▶ **What you are asked to do**:
Extract only the lines running from the top of the entries to the line that holds "C106: 2.2uF (plus". Include that line and omit the pictures.

▶ **Exercise data**:
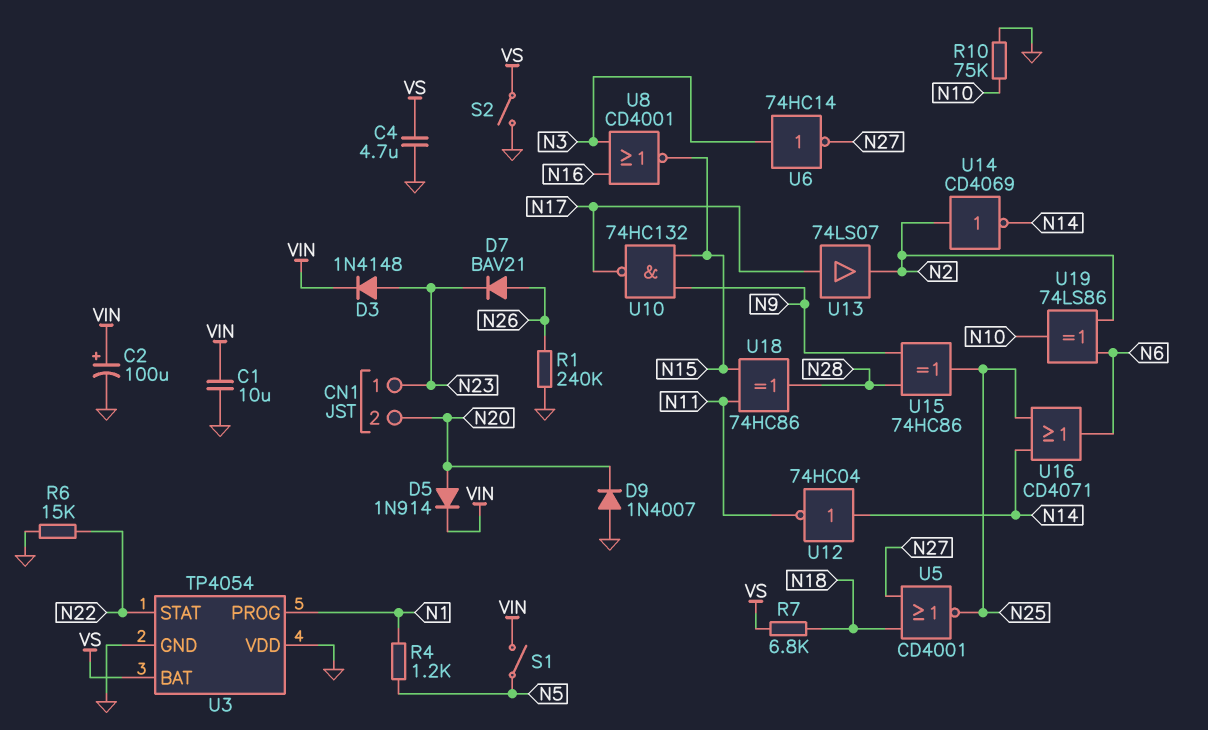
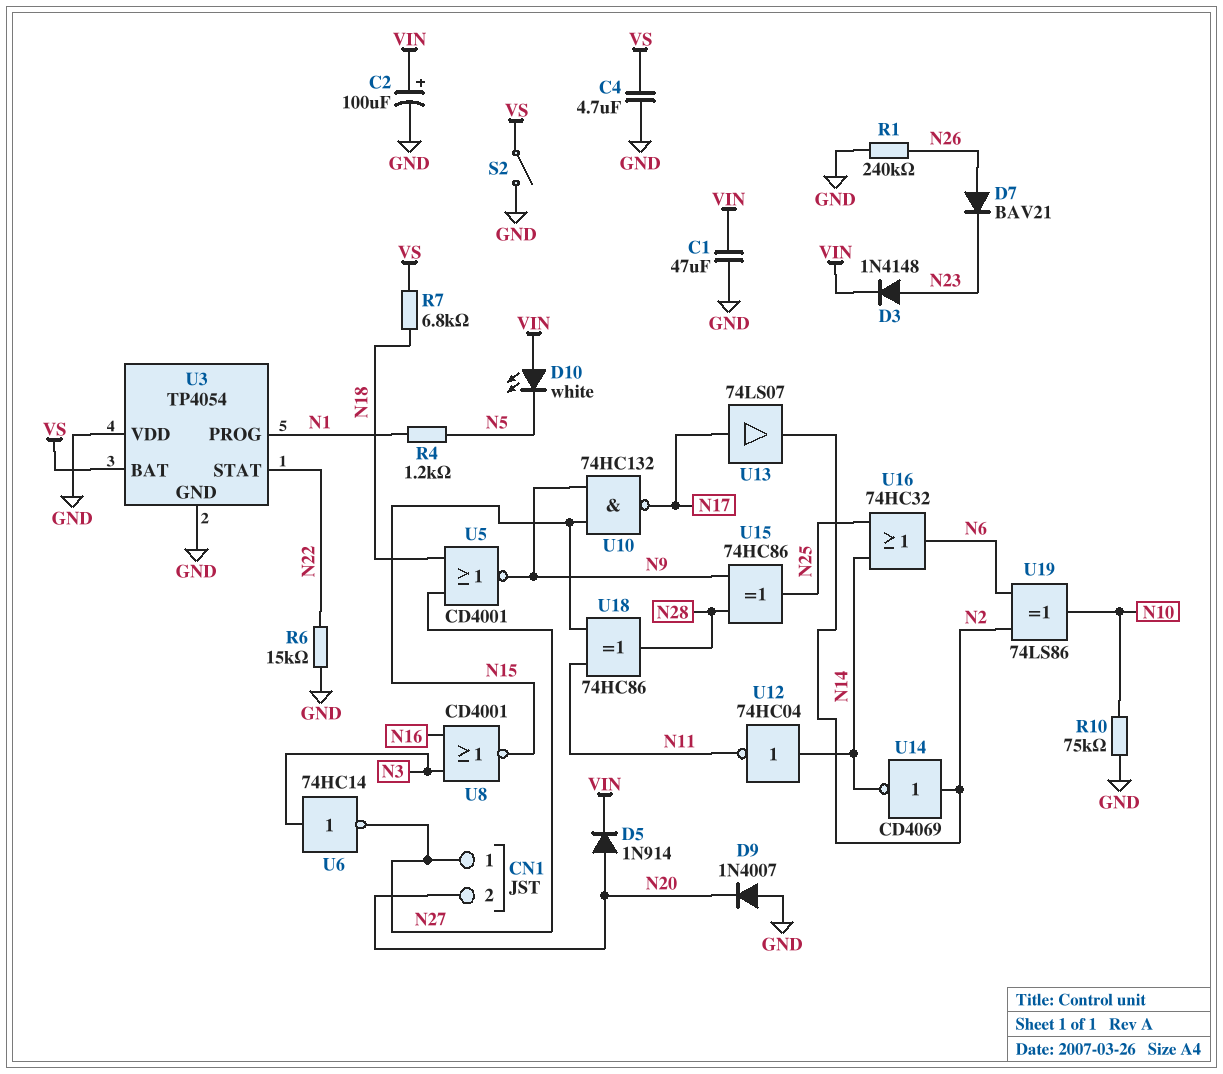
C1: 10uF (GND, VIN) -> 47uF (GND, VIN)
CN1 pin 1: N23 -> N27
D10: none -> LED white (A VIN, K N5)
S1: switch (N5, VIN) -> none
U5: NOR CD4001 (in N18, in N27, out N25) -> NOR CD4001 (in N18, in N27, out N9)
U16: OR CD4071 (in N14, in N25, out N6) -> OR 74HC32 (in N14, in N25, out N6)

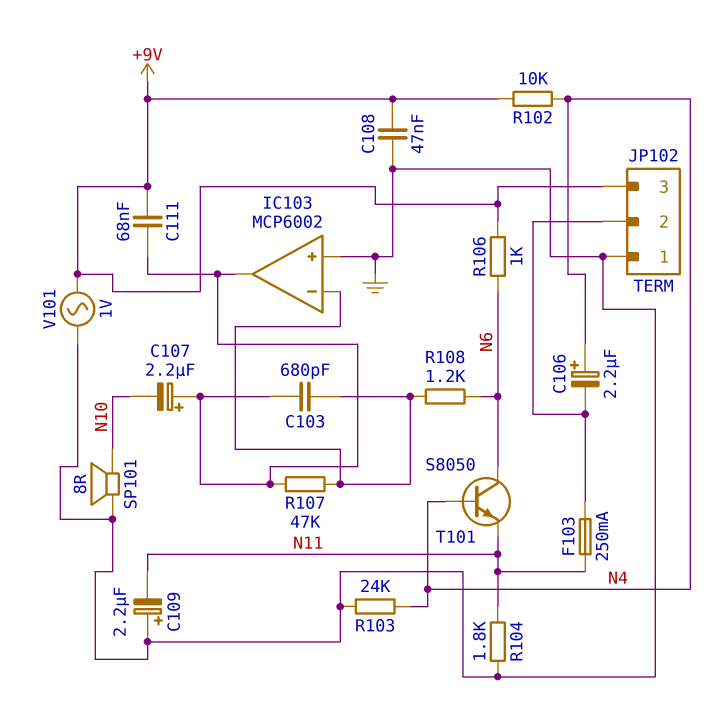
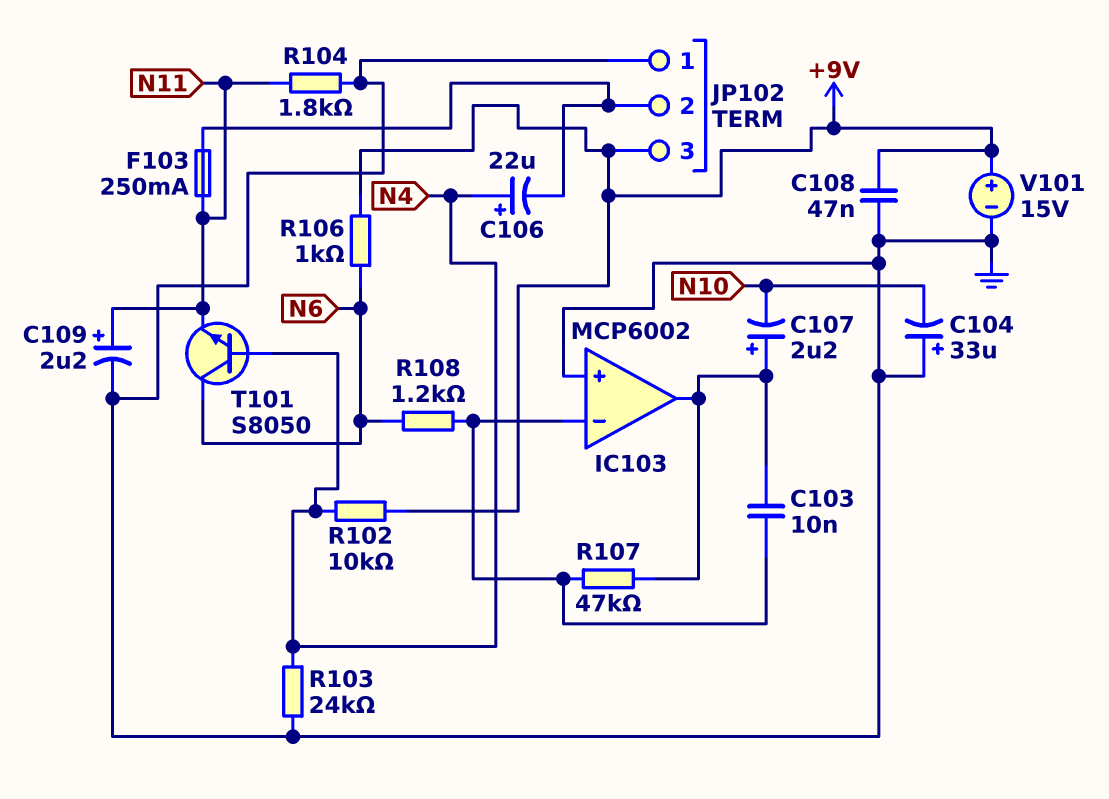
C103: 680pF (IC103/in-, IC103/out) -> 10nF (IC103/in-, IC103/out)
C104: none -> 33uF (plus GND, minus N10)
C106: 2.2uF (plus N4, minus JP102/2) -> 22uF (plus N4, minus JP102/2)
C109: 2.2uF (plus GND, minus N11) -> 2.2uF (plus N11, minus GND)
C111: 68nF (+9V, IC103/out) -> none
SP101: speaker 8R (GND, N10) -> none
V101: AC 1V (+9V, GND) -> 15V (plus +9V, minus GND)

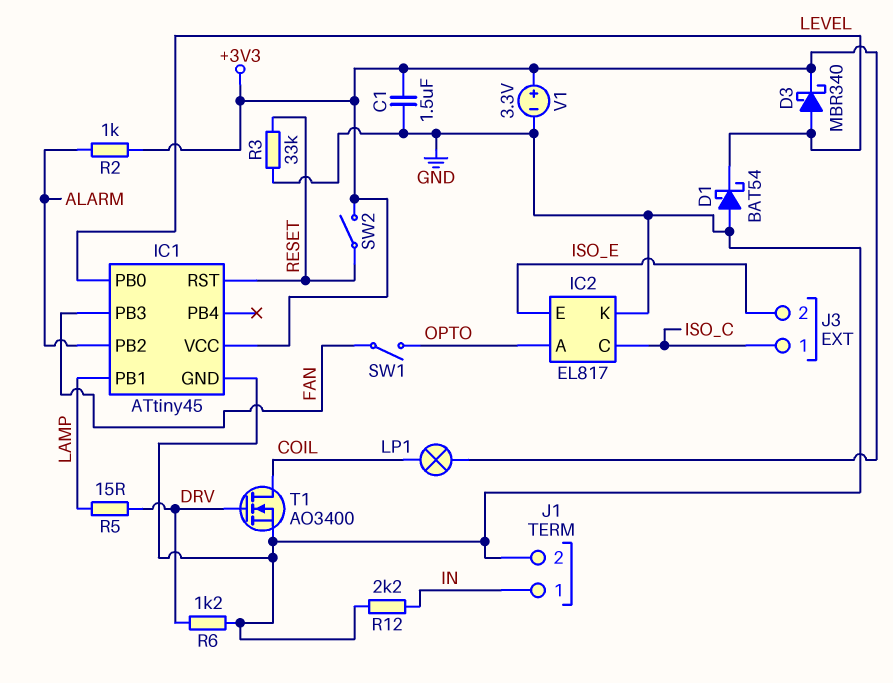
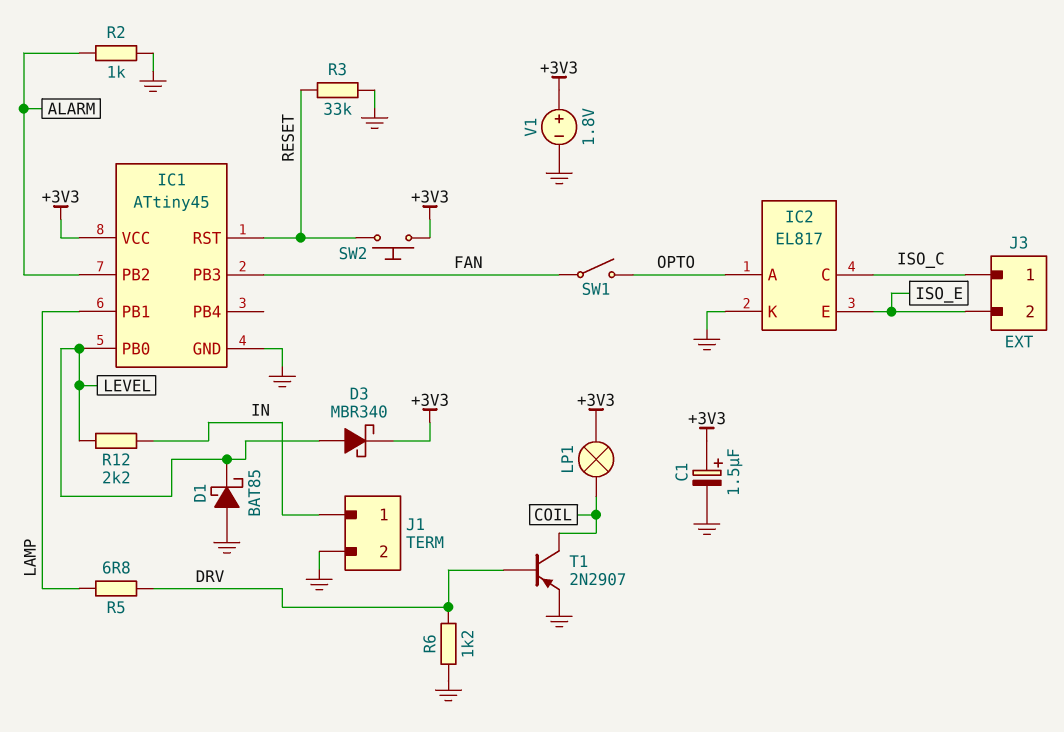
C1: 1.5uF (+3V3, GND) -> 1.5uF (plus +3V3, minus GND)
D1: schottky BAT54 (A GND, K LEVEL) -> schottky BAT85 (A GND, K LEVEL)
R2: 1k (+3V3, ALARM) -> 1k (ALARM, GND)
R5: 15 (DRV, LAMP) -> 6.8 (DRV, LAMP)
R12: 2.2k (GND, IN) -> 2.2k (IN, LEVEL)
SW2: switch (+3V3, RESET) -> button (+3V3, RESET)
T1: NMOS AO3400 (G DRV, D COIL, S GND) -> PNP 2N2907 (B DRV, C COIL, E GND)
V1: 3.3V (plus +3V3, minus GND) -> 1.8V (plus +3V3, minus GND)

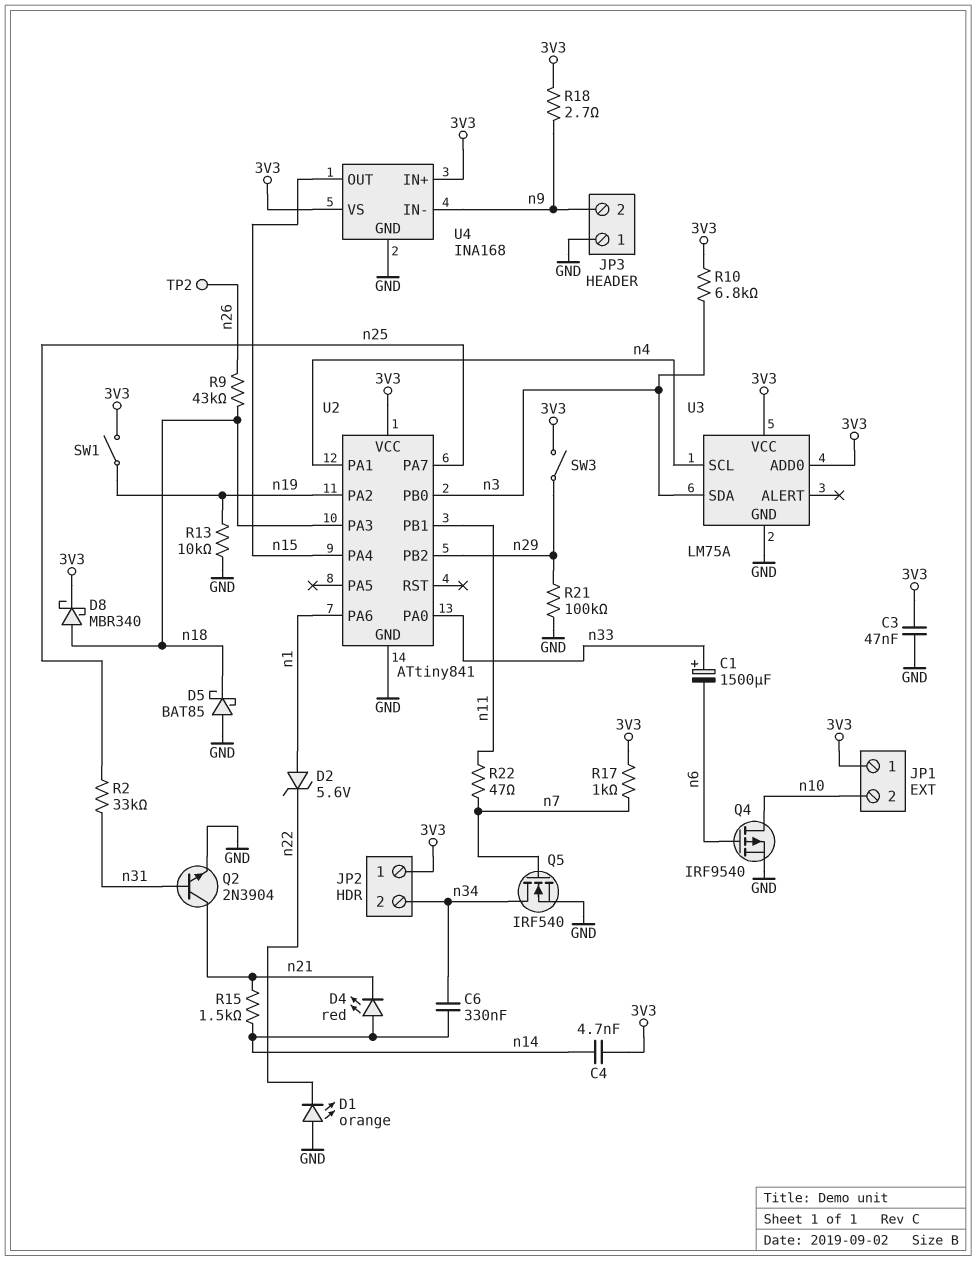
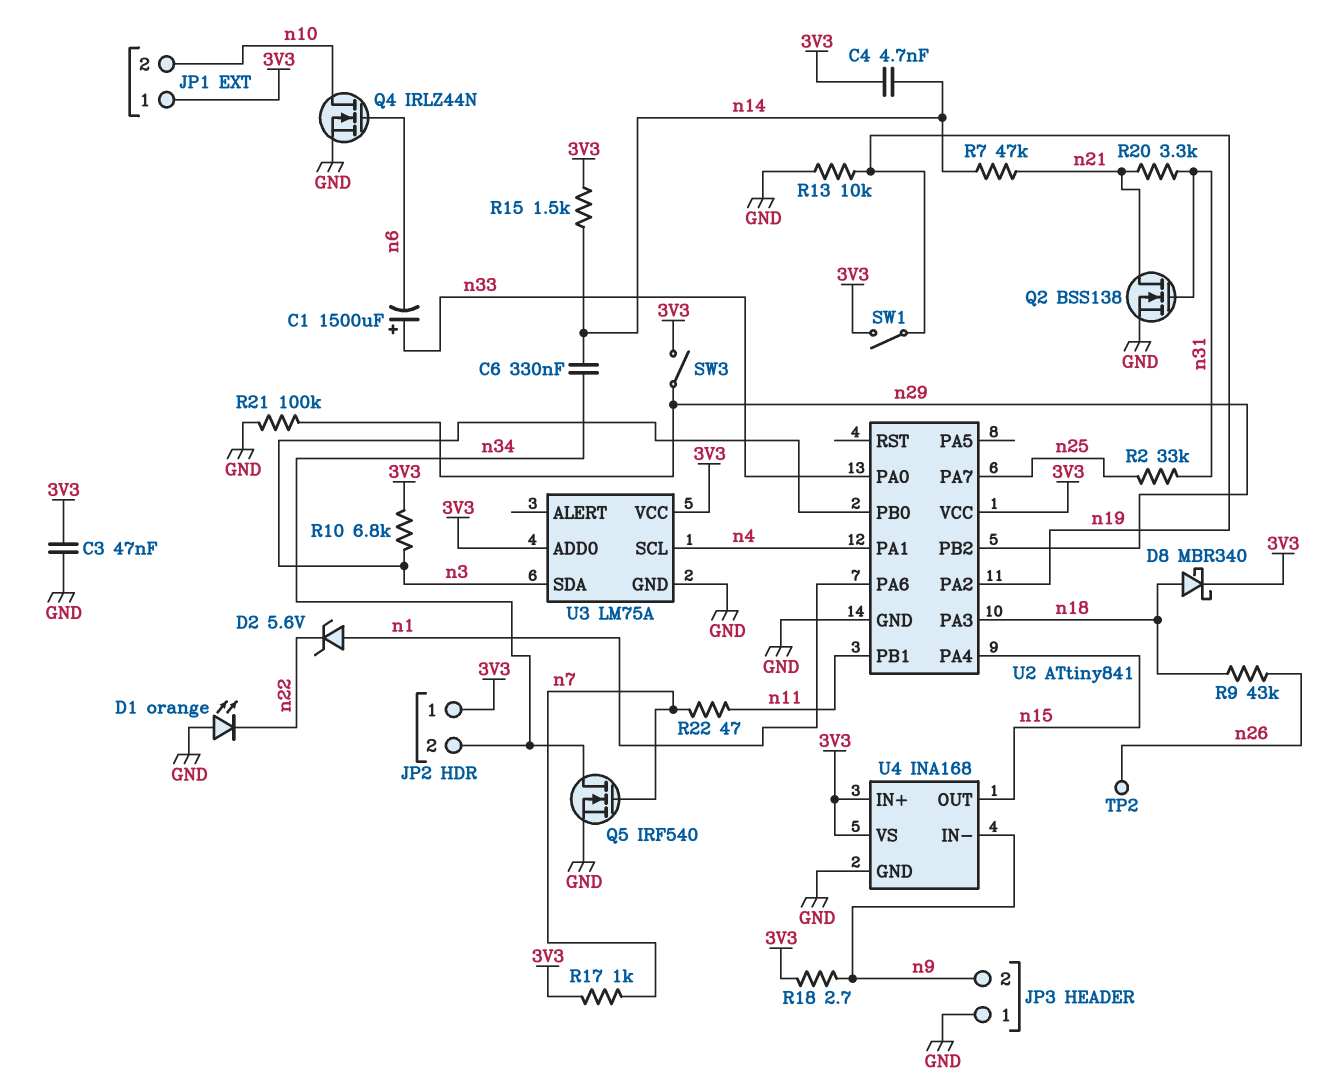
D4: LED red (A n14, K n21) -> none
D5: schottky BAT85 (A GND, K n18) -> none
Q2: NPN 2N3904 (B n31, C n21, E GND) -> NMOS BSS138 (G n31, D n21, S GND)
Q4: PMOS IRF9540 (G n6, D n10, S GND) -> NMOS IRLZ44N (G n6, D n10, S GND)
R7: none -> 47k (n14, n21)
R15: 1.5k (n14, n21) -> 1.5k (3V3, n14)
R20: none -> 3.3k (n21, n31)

▶ **Output for this task**:
C1: 10uF (GND, VIN) -> 47uF (GND, VIN)
CN1 pin 1: N23 -> N27
D10: none -> LED white (A VIN, K N5)
S1: switch (N5, VIN) -> none
U5: NOR CD4001 (in N18, in N27, out N25) -> NOR CD4001 (in N18, in N27, out N9)
U16: OR CD4071 (in N14, in N25, out N6) -> OR 74HC32 (in N14, in N25, out N6)

C103: 680pF (IC103/in-, IC103/out) -> 10nF (IC103/in-, IC103/out)
C104: none -> 33uF (plus GND, minus N10)
C106: 2.2uF (plus N4, minus JP102/2) -> 22uF (plus N4, minus JP102/2)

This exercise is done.